#### [ASSIGNMENT]
From the first line below to the last, reproduce the material exactly and leave out the images.

#### [RAW DATA]
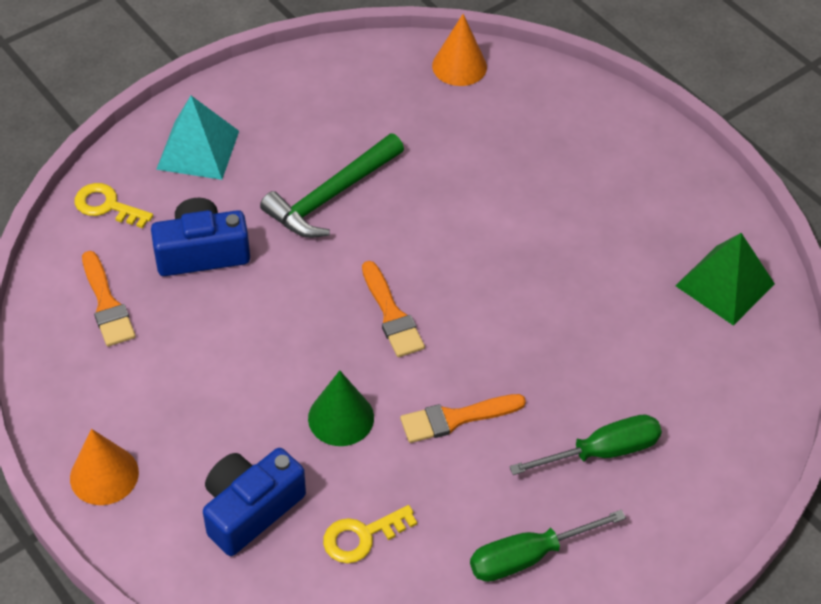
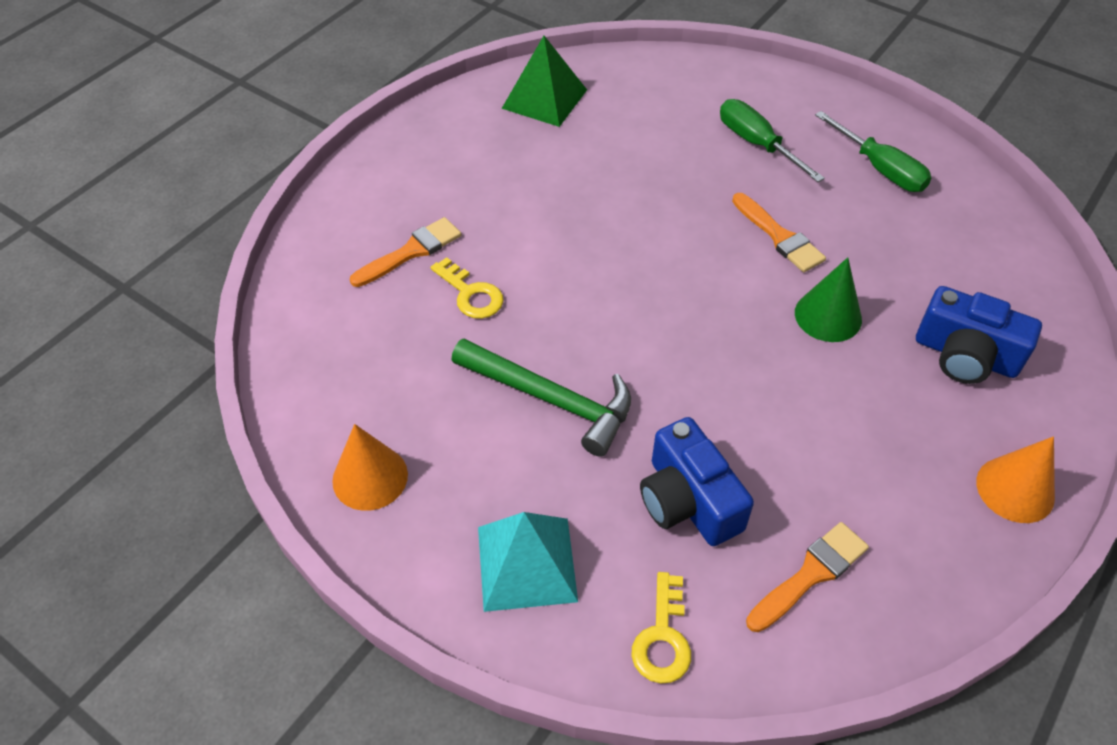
camera: 105 degrees left, 0 degrees up
(362, 536) = (935, 271): yellow key -> yellow key (471, 294)
(392, 315) = (688, 307): orange brush -> orange brush (411, 252)
(459, 66) = (304, 332): orange cone -> orange cone (370, 477)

#### [EXERCISE RESPONSE]
camera: 105 degrees left, 0 degrees up
(362, 536) = (935, 271): yellow key -> yellow key (471, 294)
(392, 315) = (688, 307): orange brush -> orange brush (411, 252)
(459, 66) = (304, 332): orange cone -> orange cone (370, 477)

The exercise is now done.